→ WHAT IS BEING ASKED
From the data below, repeat everything exactly except the images.
╔══
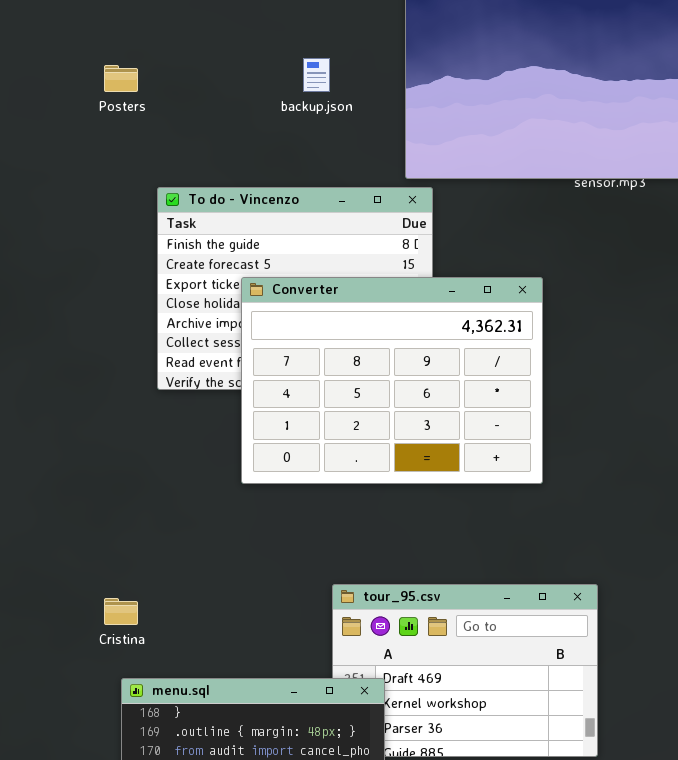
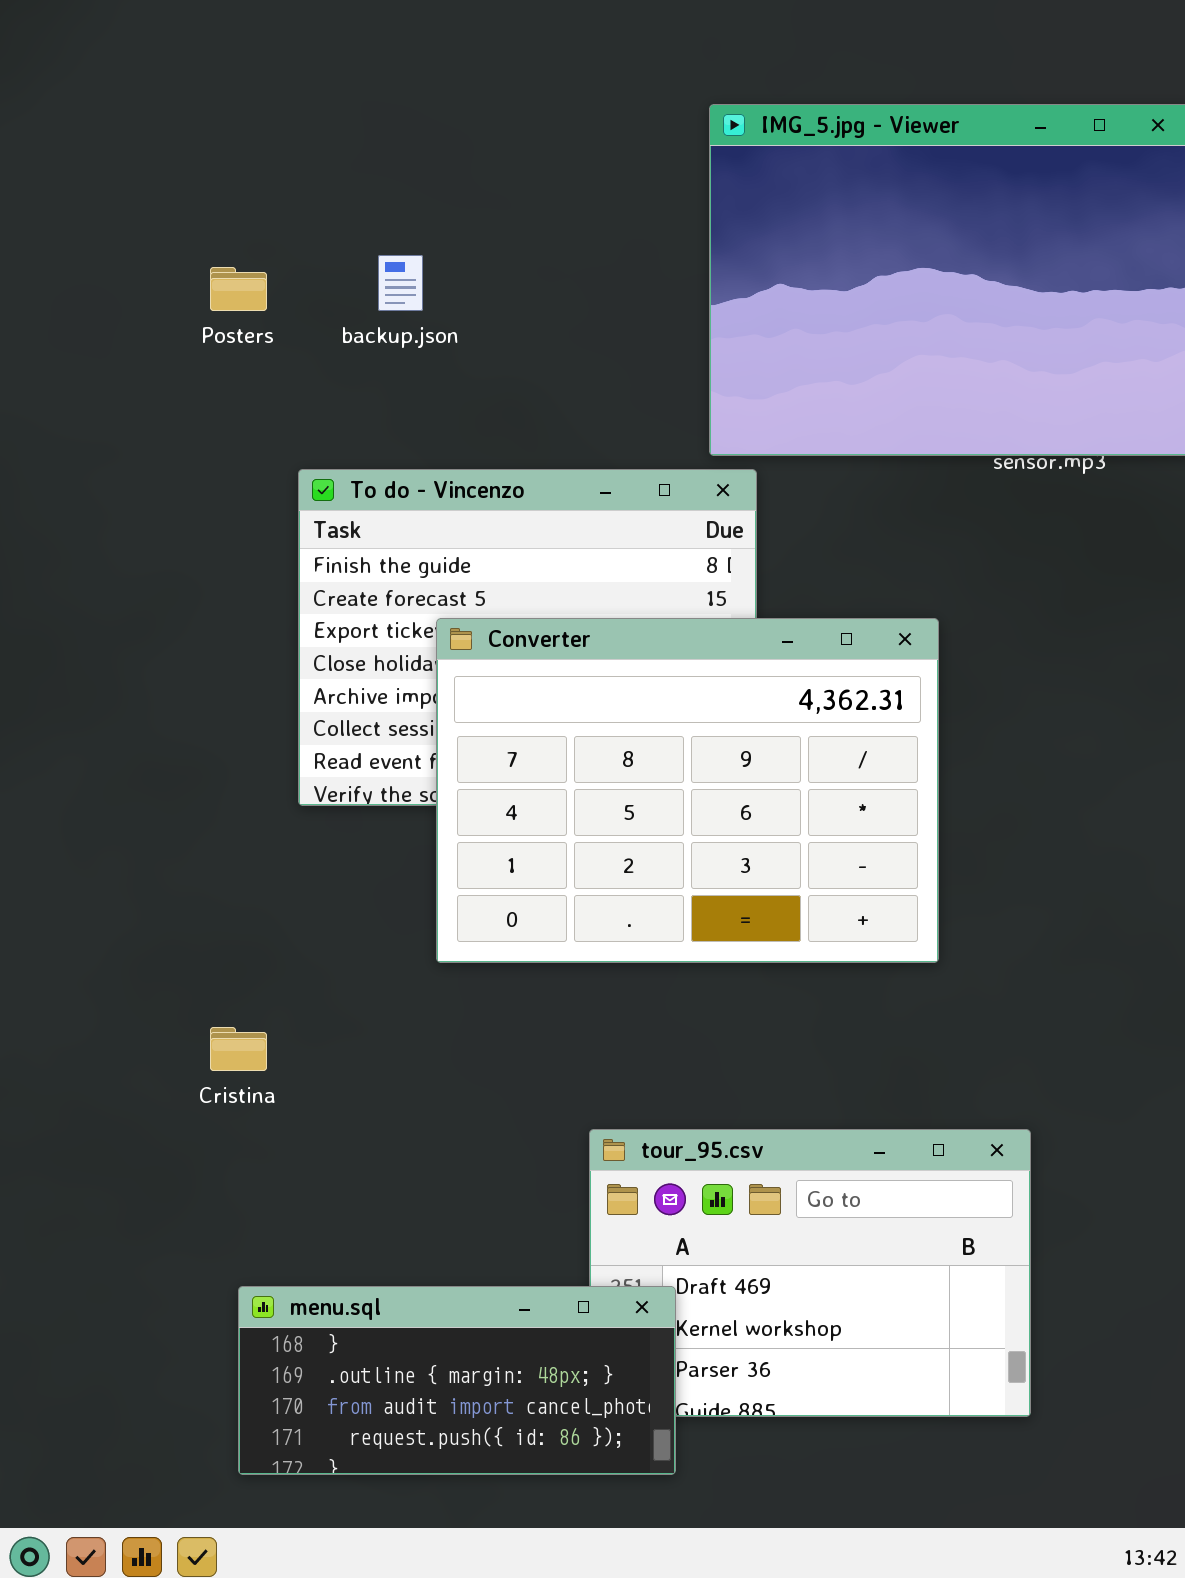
backup.json: [303,58,330,92] -> [378,255,423,311], moved
Cristina: [104,598,138,625] -> [210,1027,267,1071], moved

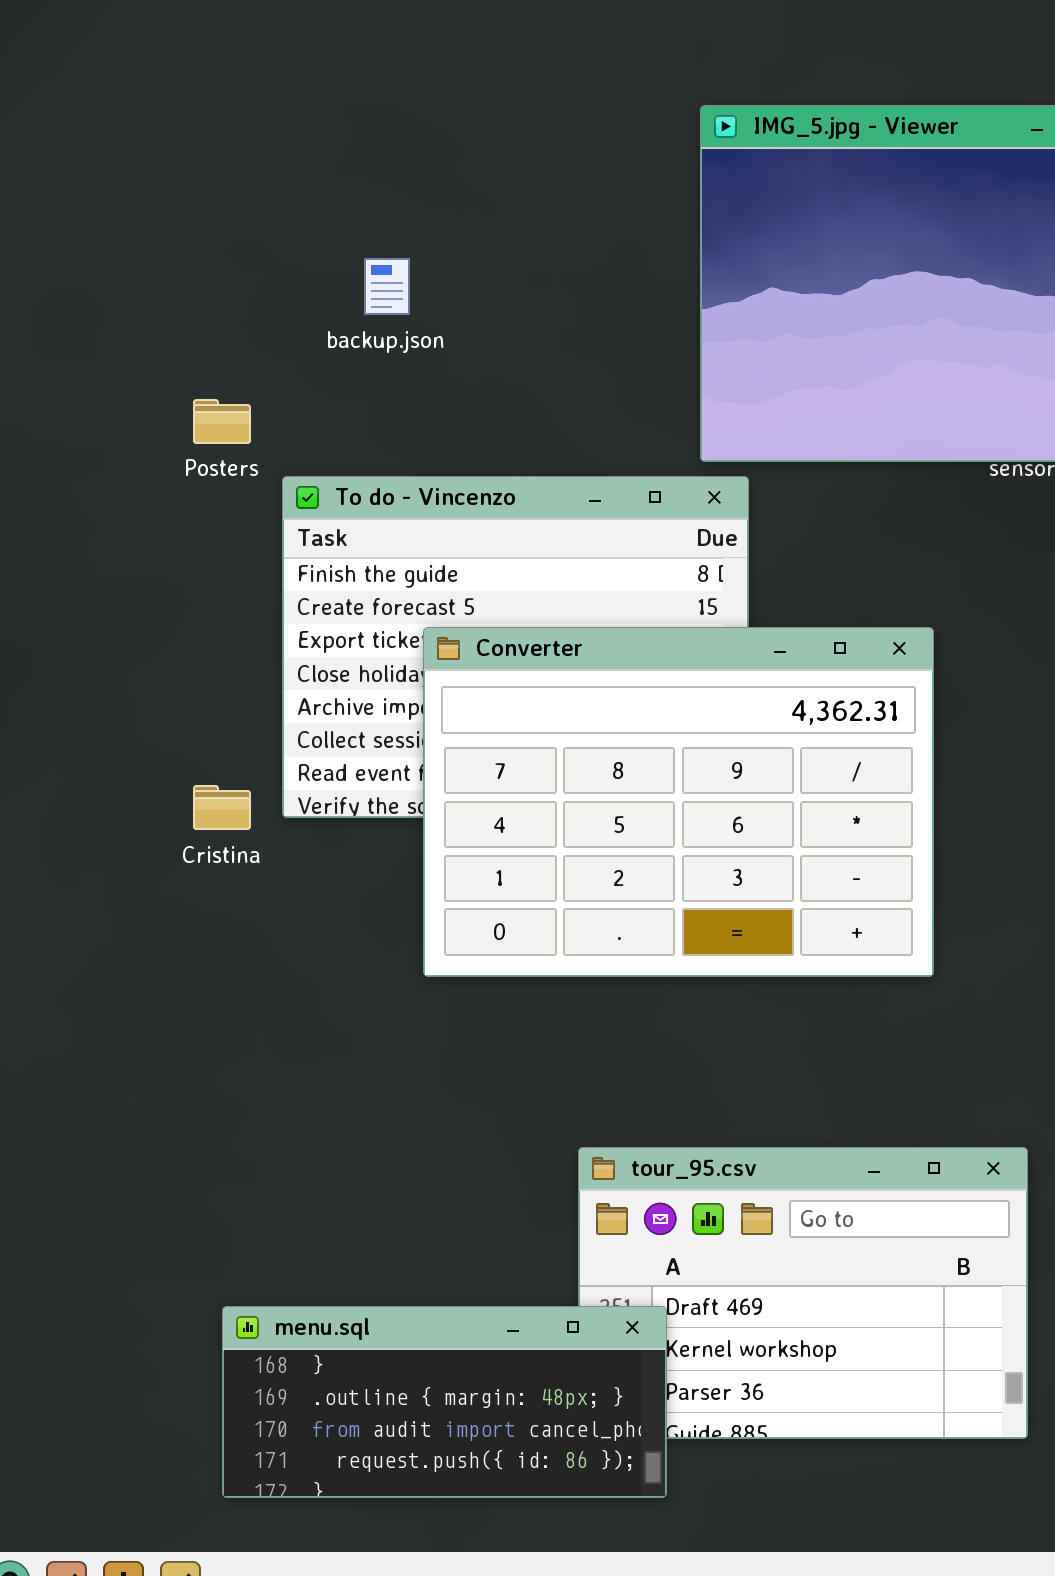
Posters: [210,267,267,311] -> [193,399,251,444], moved
Cristina: [210,1027,267,1071] -> [193,785,251,830], moved

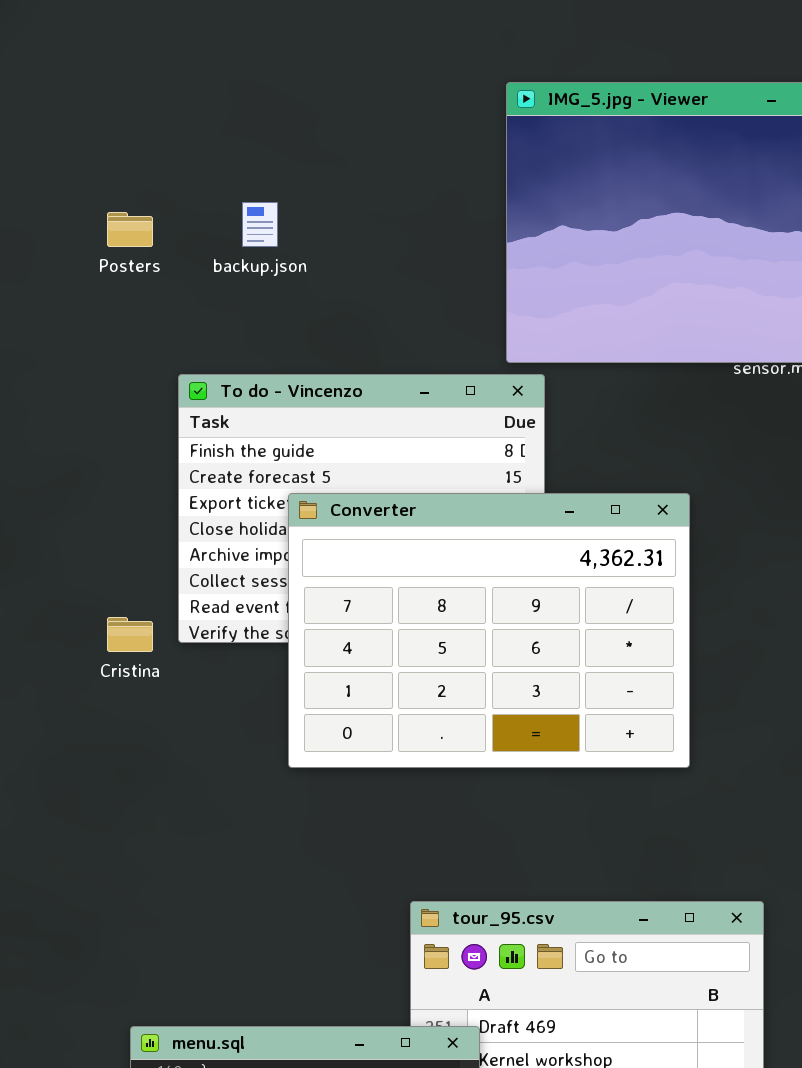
Posters: [193,399,251,444] -> [107,212,153,247], moved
╚══
→ COMPLETED TASK
backup.json: [303,58,330,92] -> [378,255,423,311], moved
Cristina: [104,598,138,625] -> [210,1027,267,1071], moved

Posters: [210,267,267,311] -> [193,399,251,444], moved
Cristina: [210,1027,267,1071] -> [193,785,251,830], moved

Posters: [193,399,251,444] -> [107,212,153,247], moved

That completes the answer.